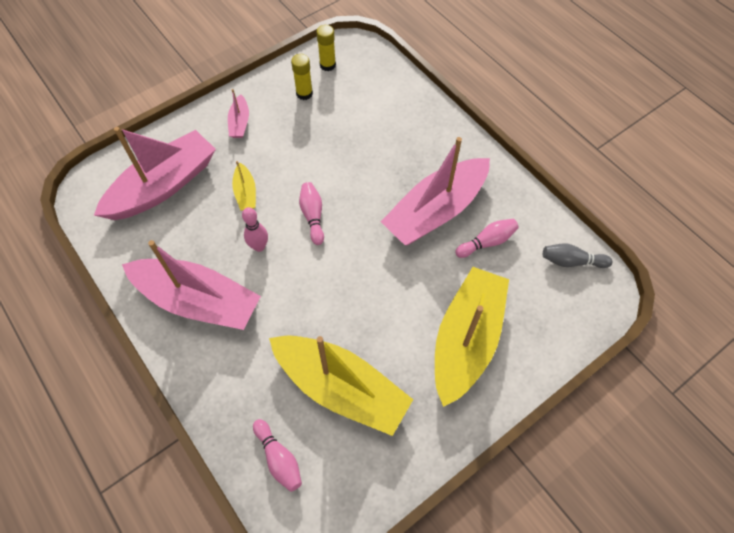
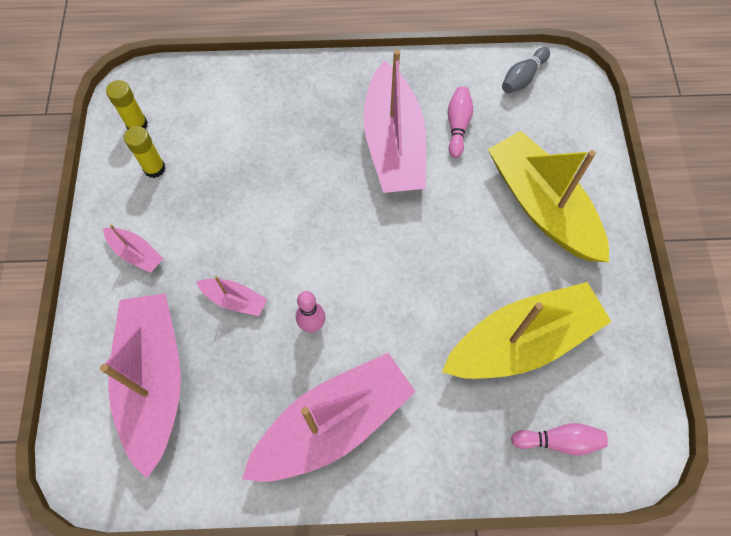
camera: 55 degrees left, 5 degrees up
(245, 193) = (235, 300): yellow boat -> pink boat
(313, 216) = (315, 253): pink bowling pin -> none

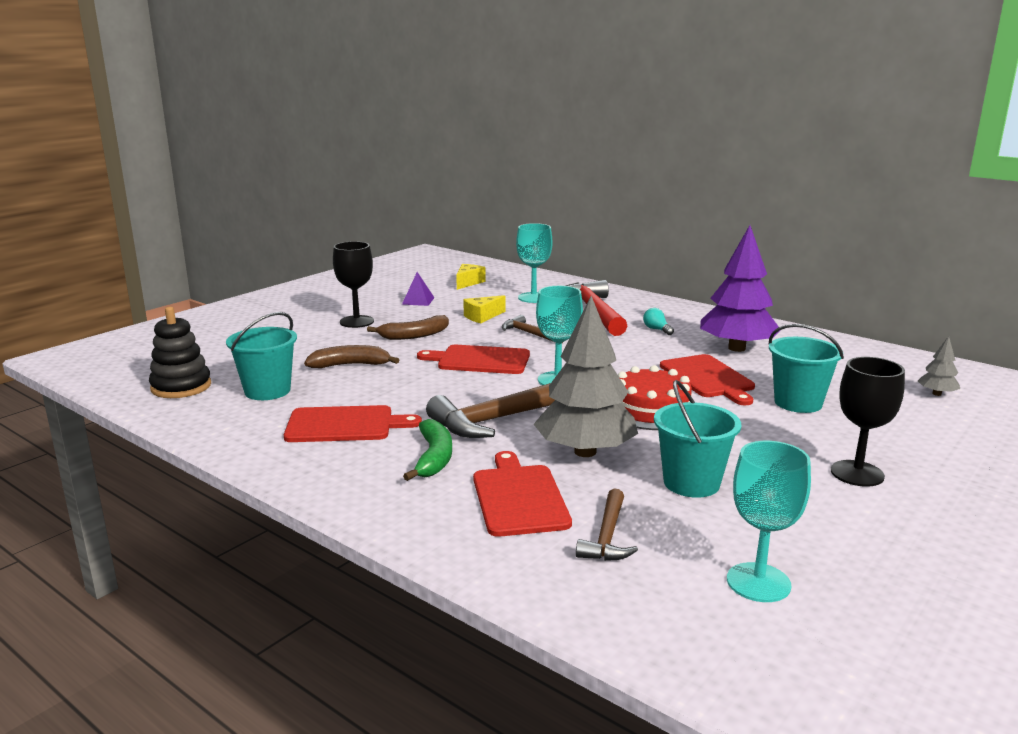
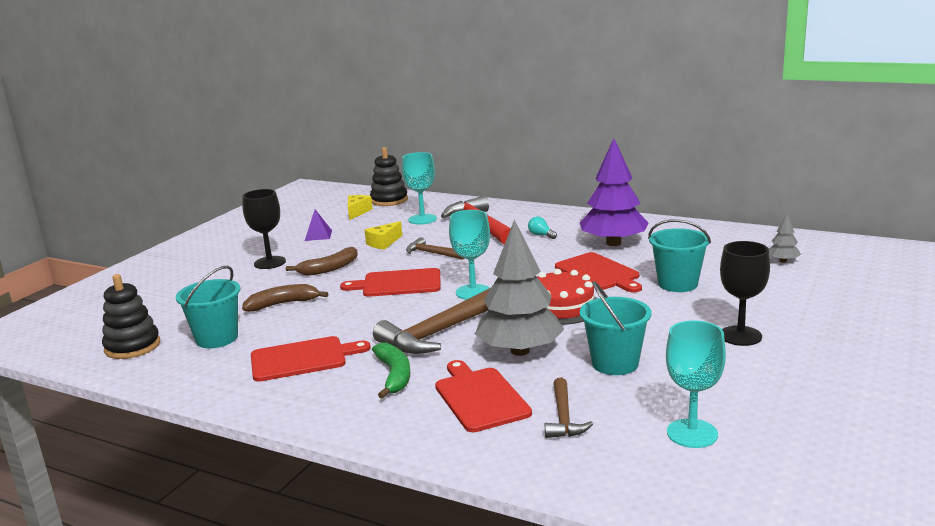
camera: 10 degrees left, 0 degrees up
(506, 275) = (389, 200): none -> black stacking toy

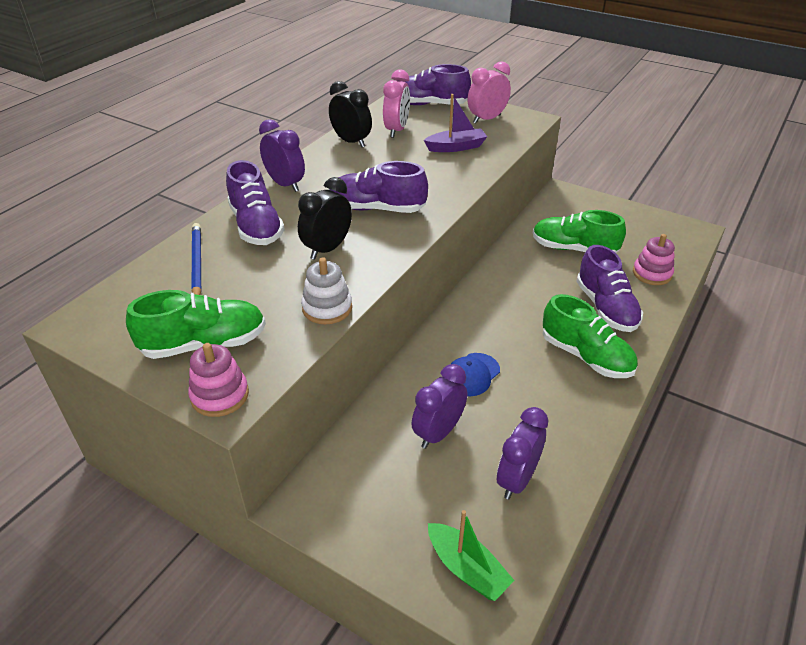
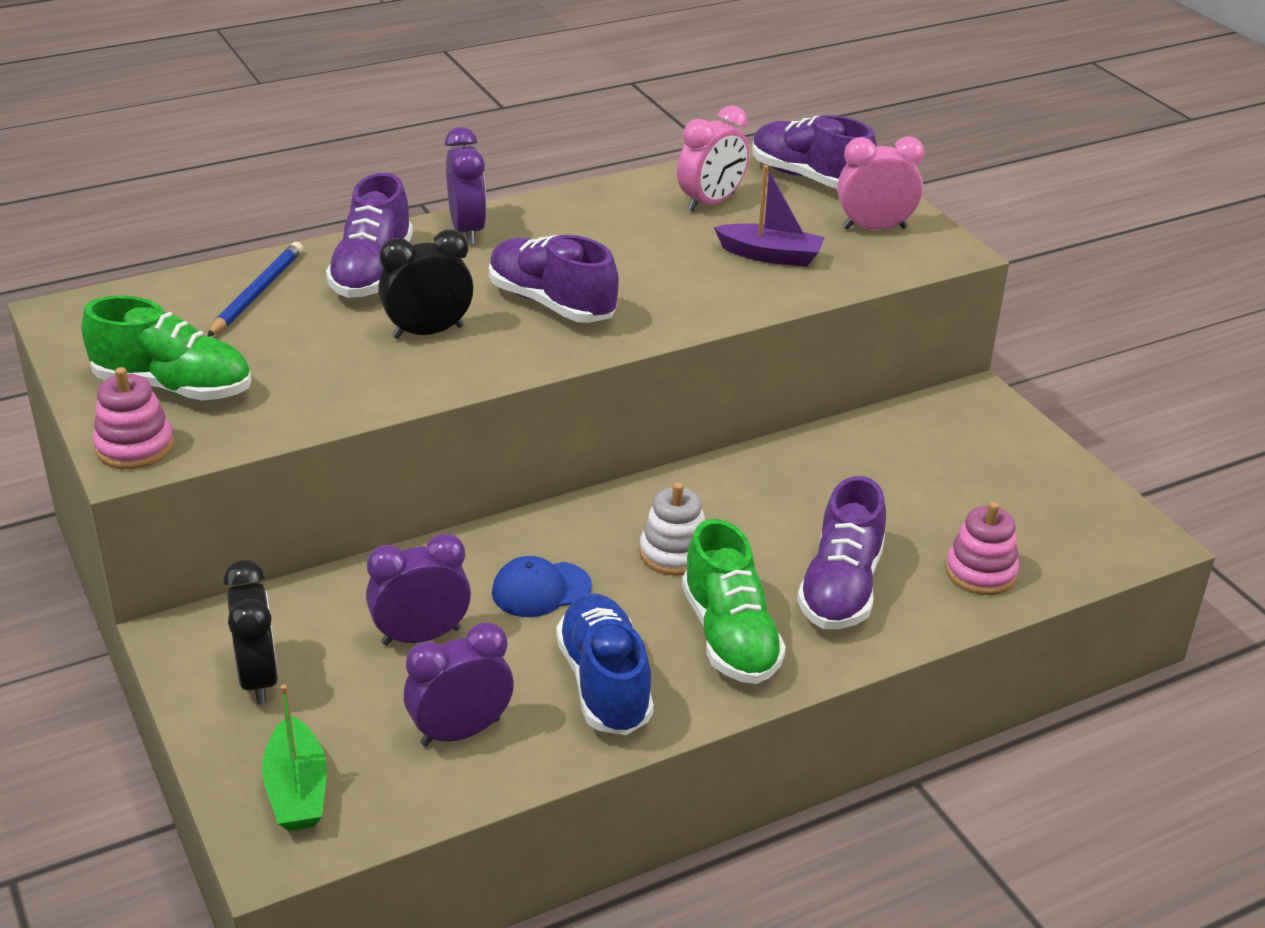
camera: 30 degrees right, 5 degrees down
(327, 308) = (349, 402): white stacking toy -> white stacking toy (674, 553)
(351, 142) = (624, 199): black clock -> black clock (259, 678)
(557, 412) = (604, 683): none -> blue shoe
(573, 249) = (892, 488): green shoe -> none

★ ★ ★ ★ ★ ★ ★

Exercise: Where the word "shoe" shows up in a line of the listing, return that line.

Output below:
(557, 412) = (604, 683): none -> blue shoe
(573, 249) = (892, 488): green shoe -> none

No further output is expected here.